Whenever a line in this data holds the word "none", report that line in full.

Revision tracking records:
- - -

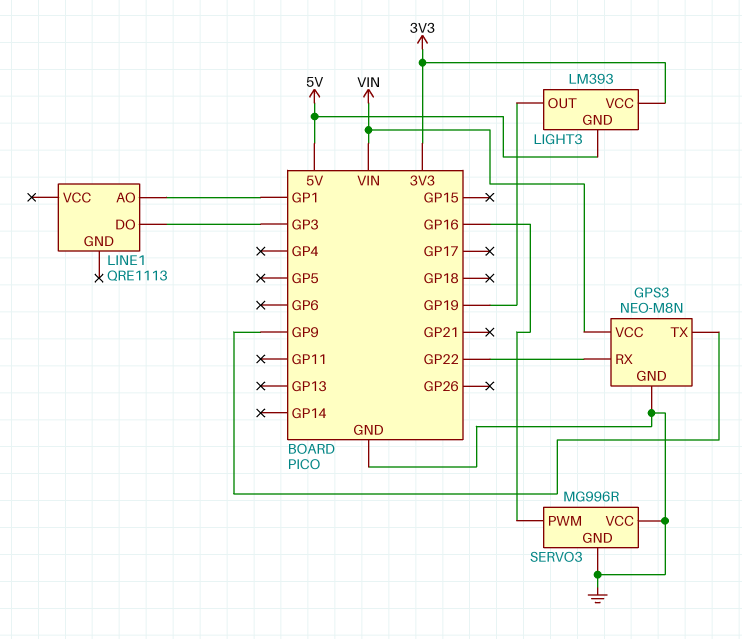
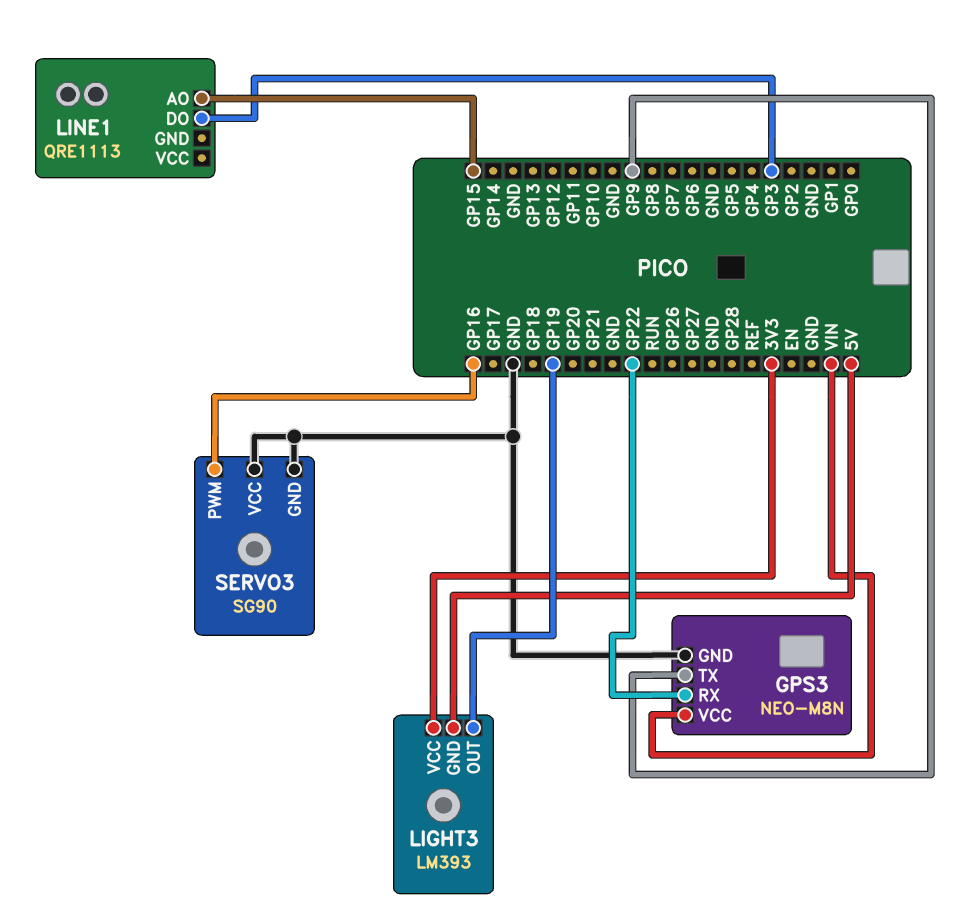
LINE1 pin AO: GP1 -> GP15
SERVO3: MG996R -> SG90

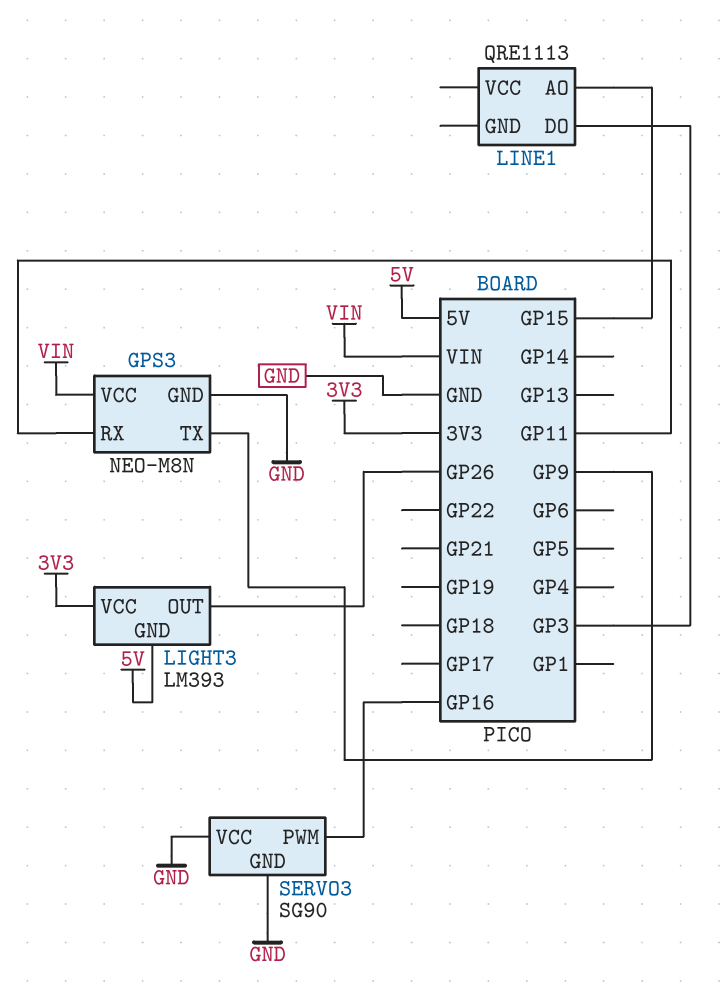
GPS3 pin RX: GP22 -> GP11
LIGHT3 pin OUT: GP19 -> GP26

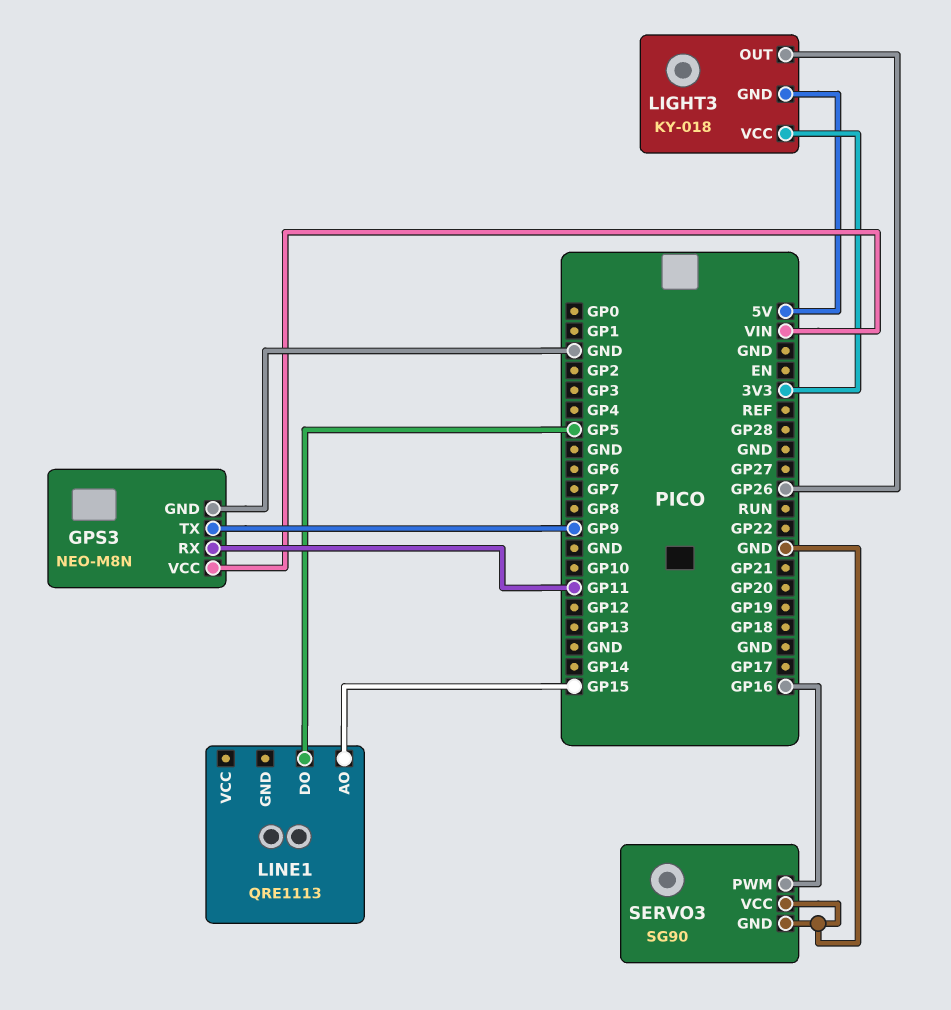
LIGHT3: LM393 -> KY-018
LINE1 pin DO: GP3 -> GP5

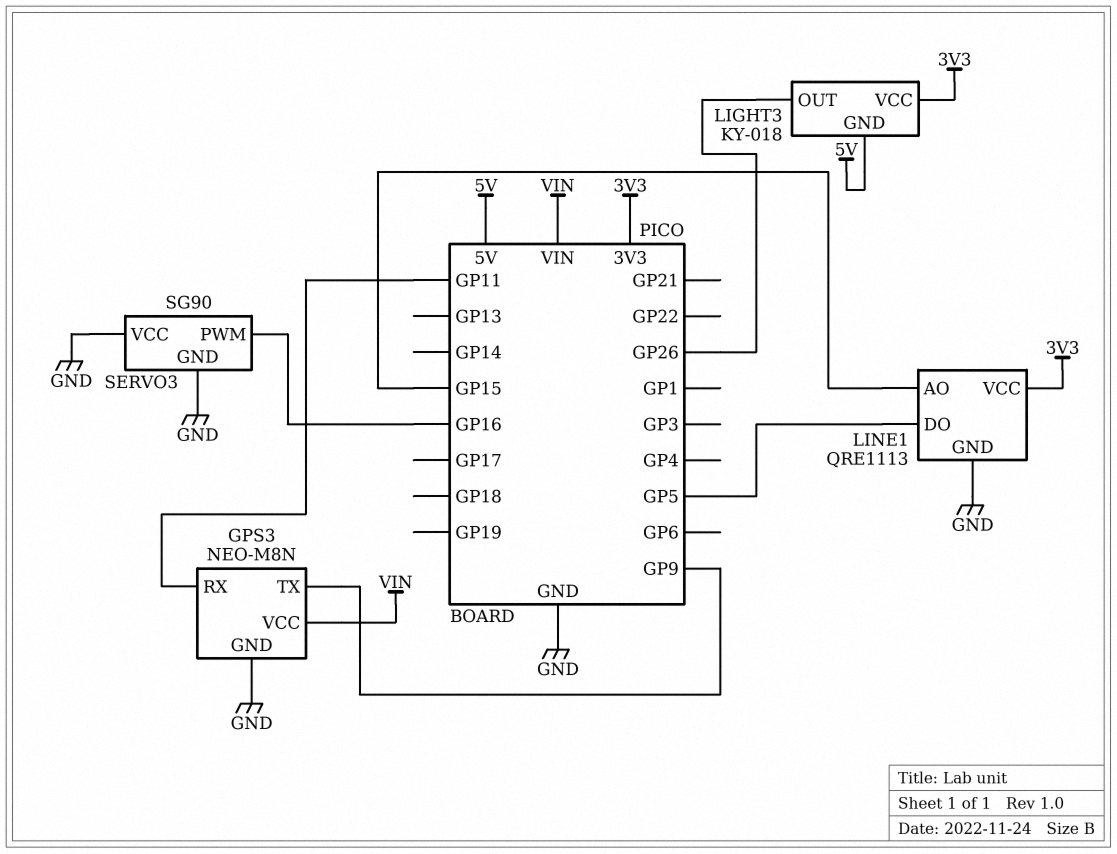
LINE1 pin GND: none -> GND
LINE1 pin VCC: none -> 3V3

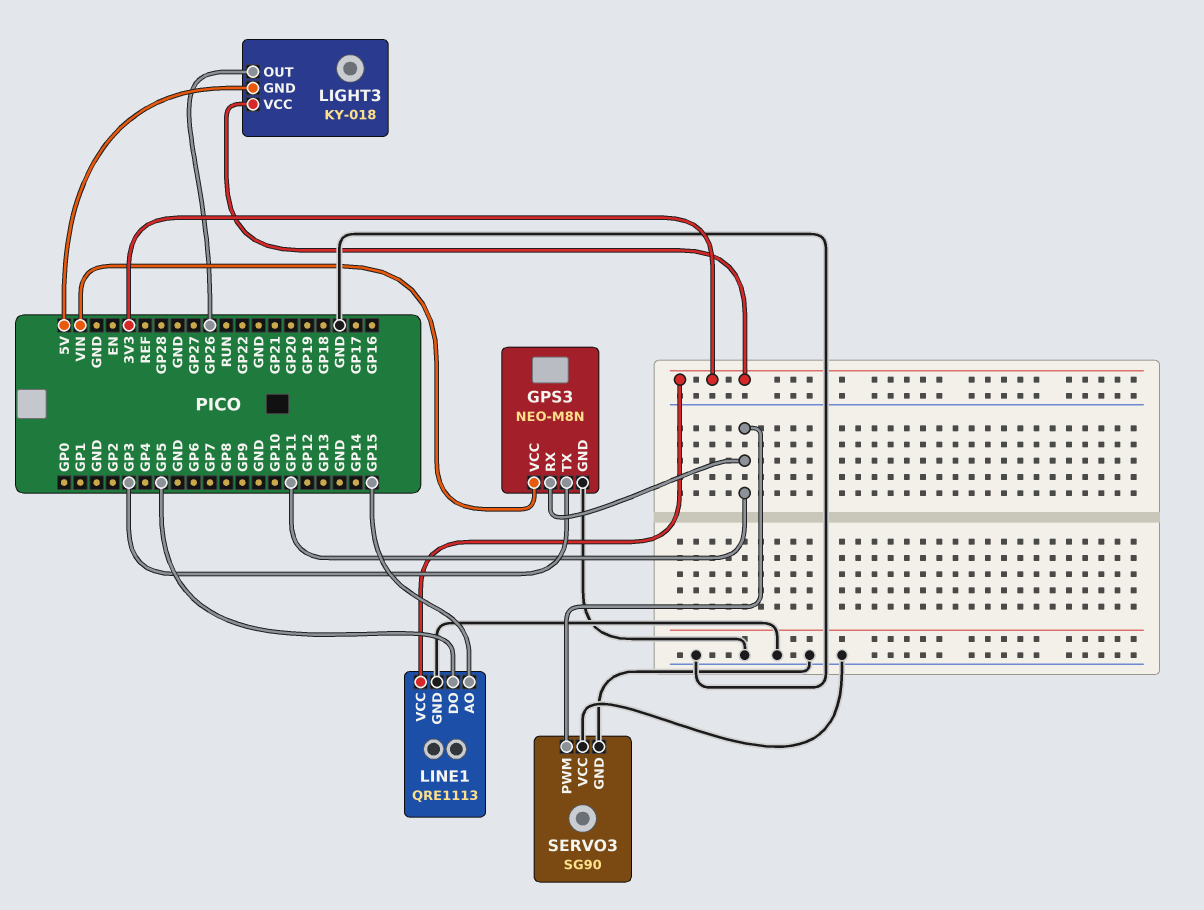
GPS3 pin TX: GP9 -> GP3
SERVO3 pin PWM: GP16 -> GP11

- - -

* **ANSWER SPACE**:
LINE1 pin GND: none -> GND
LINE1 pin VCC: none -> 3V3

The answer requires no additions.